What is needed: Output each record below exactly as it stands, leaving out the pictures.

====== Records to use

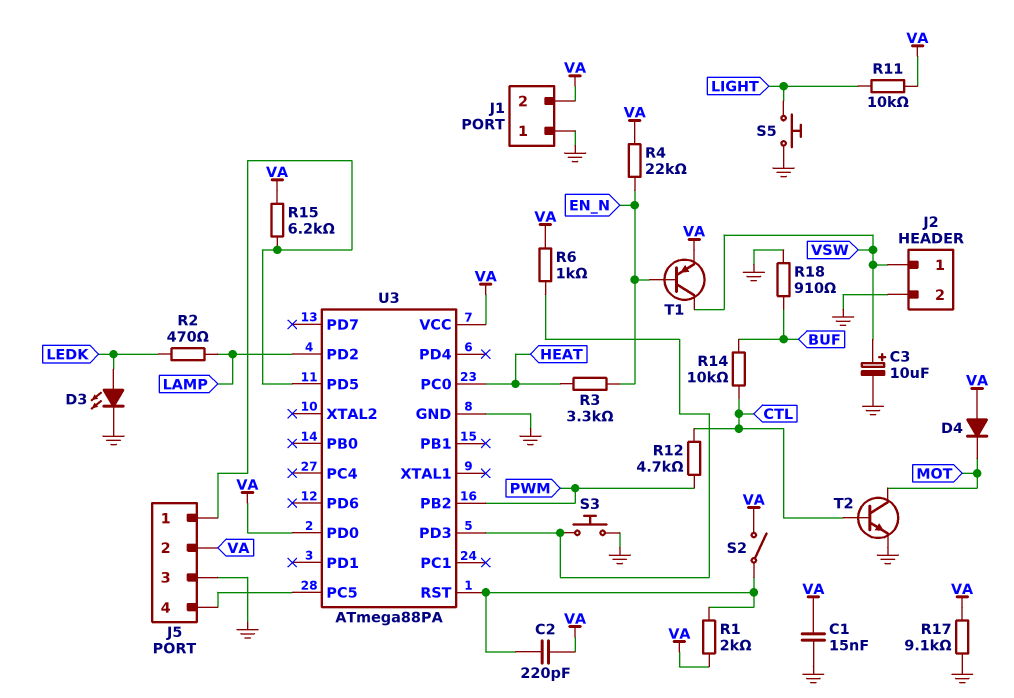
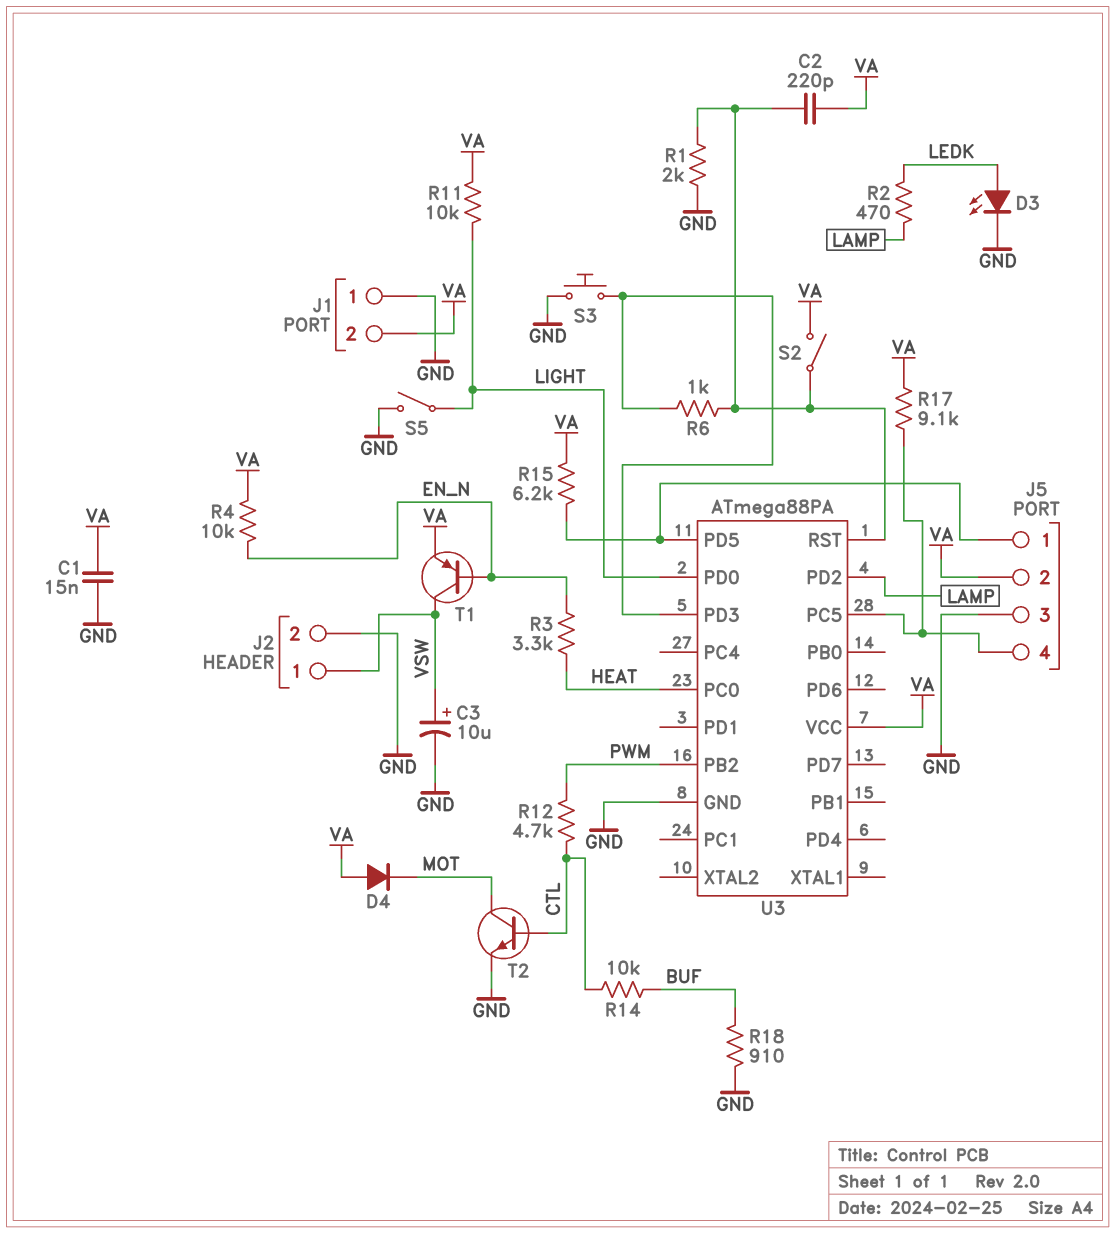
R1: 2k (U3/RST, VA) -> 2k (GND, U3/RST)
R4: 22k (EN_N, VA) -> 10k (EN_N, VA)
R6: 1k (U3/PD3, VA) -> 1k (U3/PD3, U3/RST)
R17: 9.1k (GND, VA) -> 9.1k (J5/4, VA)
S5: button (GND, LIGHT) -> switch (GND, LIGHT)
U3 pin PD0: VA -> LIGHT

============

Written solution:
R1: 2k (U3/RST, VA) -> 2k (GND, U3/RST)
R4: 22k (EN_N, VA) -> 10k (EN_N, VA)
R6: 1k (U3/PD3, VA) -> 1k (U3/PD3, U3/RST)
R17: 9.1k (GND, VA) -> 9.1k (J5/4, VA)
S5: button (GND, LIGHT) -> switch (GND, LIGHT)
U3 pin PD0: VA -> LIGHT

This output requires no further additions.